▶ [Supplied records]:
☆ ☆ ☆ ☆ ☆ ☆ ☆

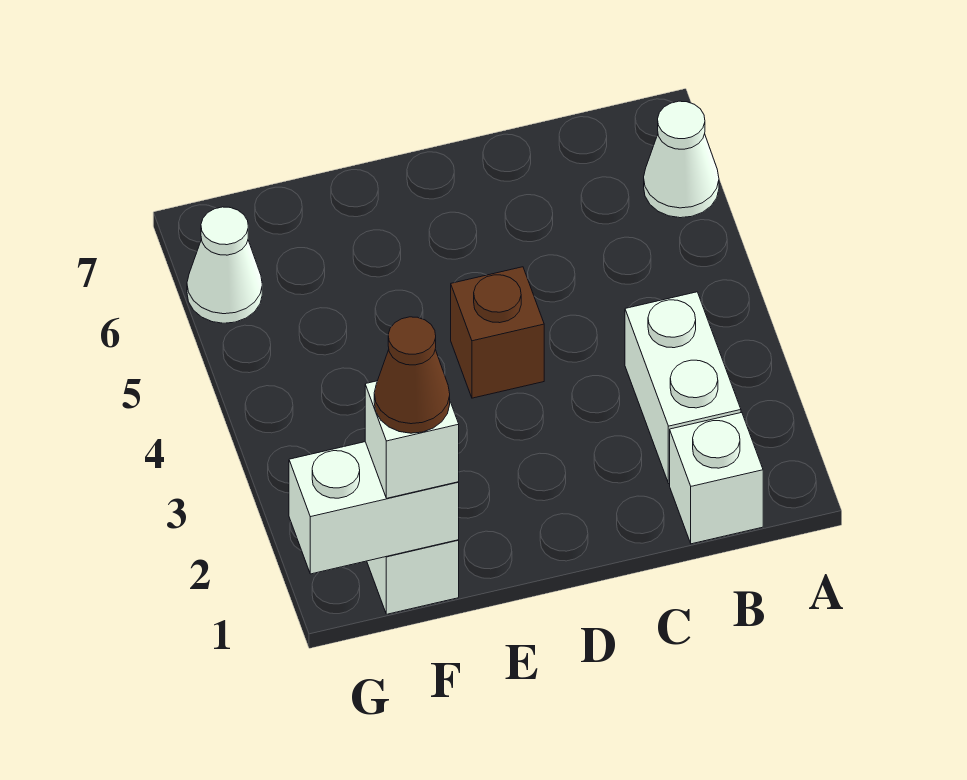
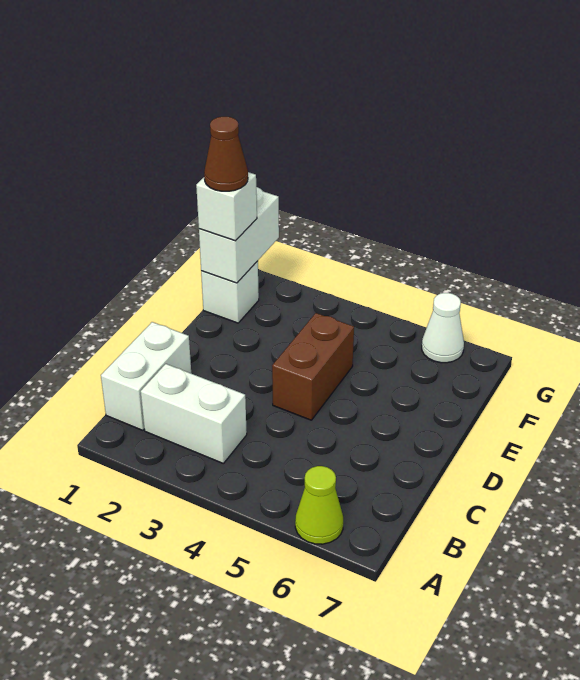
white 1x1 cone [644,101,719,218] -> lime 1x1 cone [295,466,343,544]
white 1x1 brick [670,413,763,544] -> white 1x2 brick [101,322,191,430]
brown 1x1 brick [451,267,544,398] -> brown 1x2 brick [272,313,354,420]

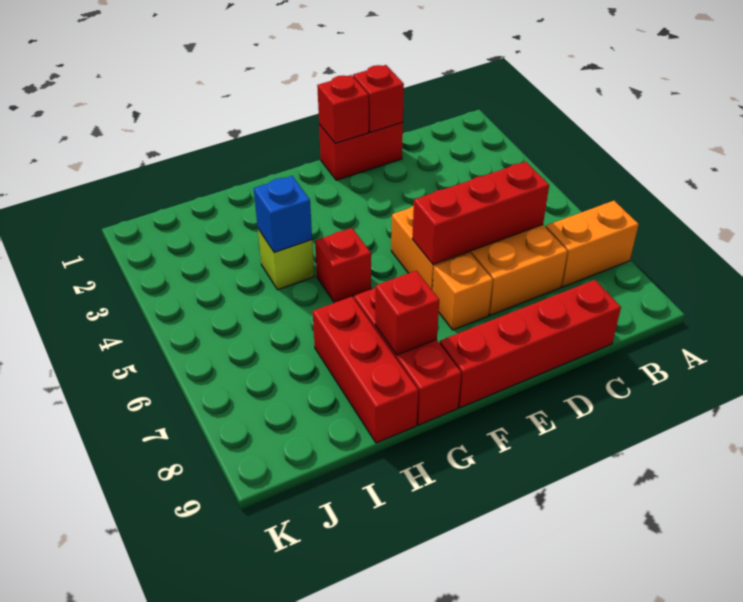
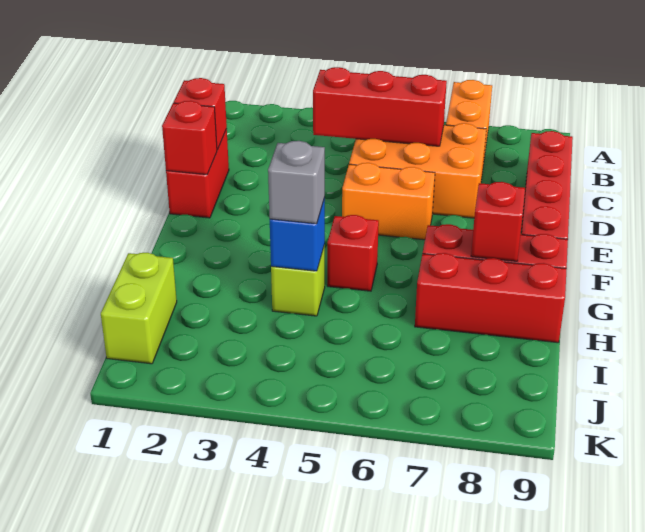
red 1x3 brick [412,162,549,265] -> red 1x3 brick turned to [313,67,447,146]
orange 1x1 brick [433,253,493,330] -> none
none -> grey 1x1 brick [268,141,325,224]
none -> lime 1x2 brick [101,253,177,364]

☆ ☆ ☆ ☆ ☆ ☆ ☆

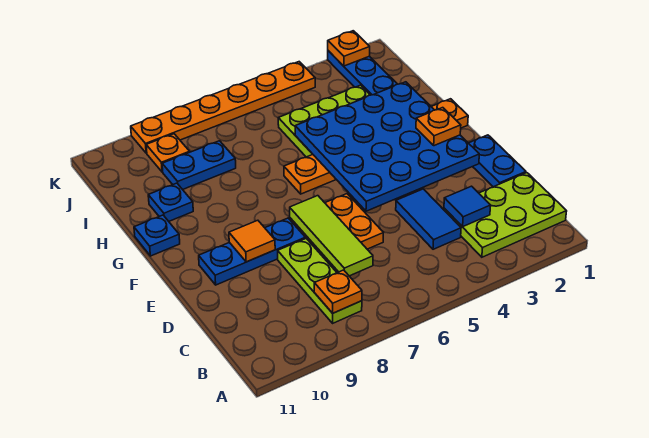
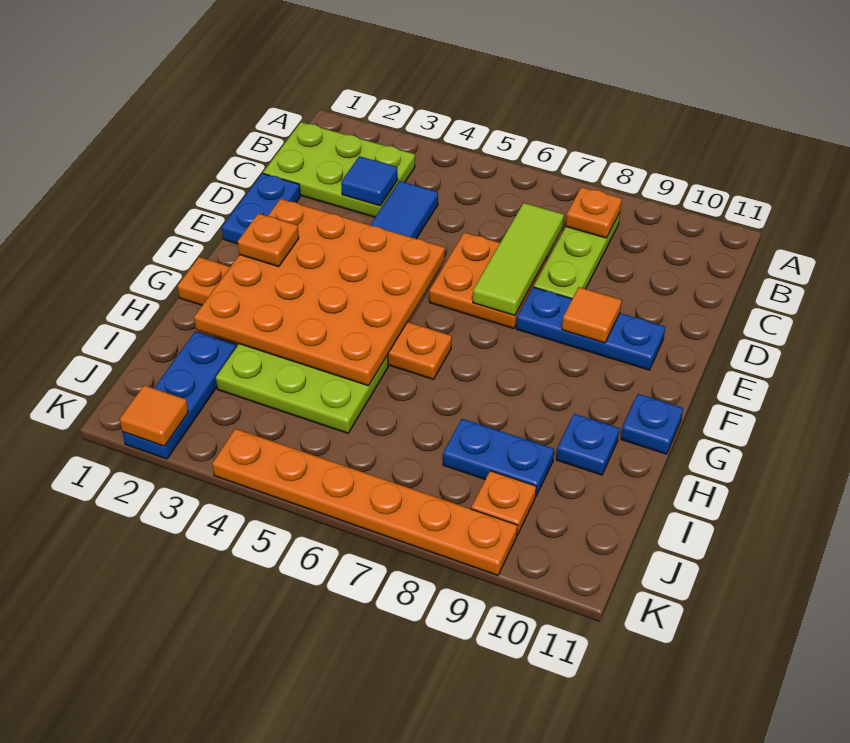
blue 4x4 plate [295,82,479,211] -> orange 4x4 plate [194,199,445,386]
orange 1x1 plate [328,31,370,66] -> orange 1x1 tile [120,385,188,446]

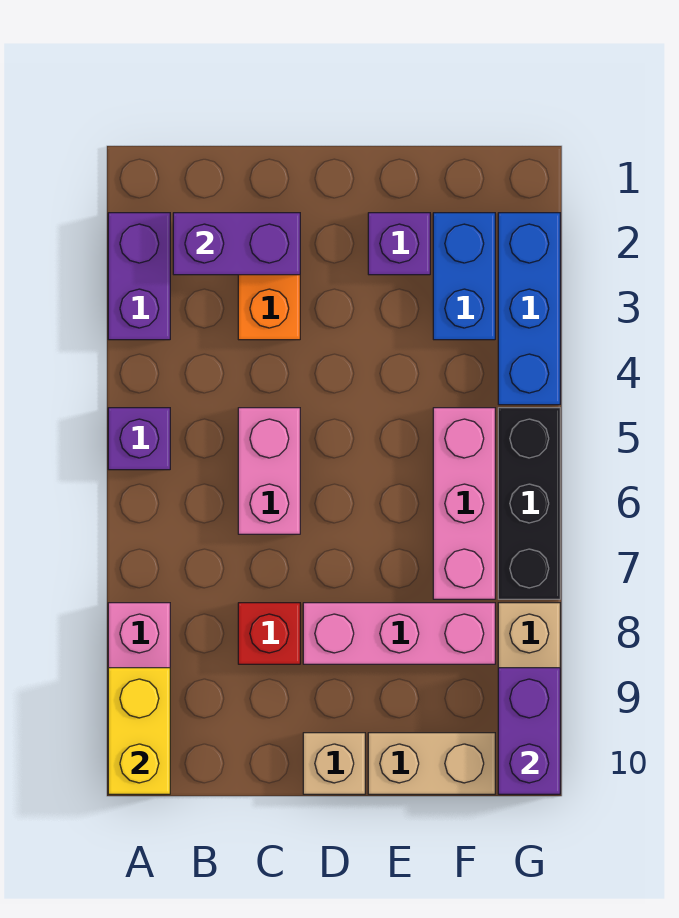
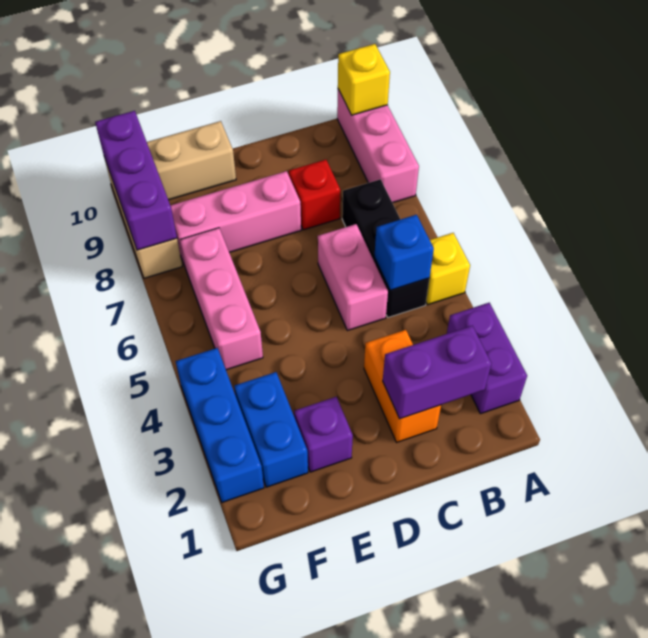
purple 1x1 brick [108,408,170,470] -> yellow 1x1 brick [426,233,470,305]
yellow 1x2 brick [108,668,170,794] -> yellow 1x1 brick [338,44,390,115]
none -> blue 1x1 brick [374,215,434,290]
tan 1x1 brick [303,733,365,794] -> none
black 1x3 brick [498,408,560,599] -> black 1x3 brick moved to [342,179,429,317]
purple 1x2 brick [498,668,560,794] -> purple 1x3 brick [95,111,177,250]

☆ ☆ ☆ ☆ ☆ ☆ ☆

▶ [Work task]:
Your answer should be a single number, the count of lines in the listing that contain "lime".

▶ [Solution for this exercise]:
2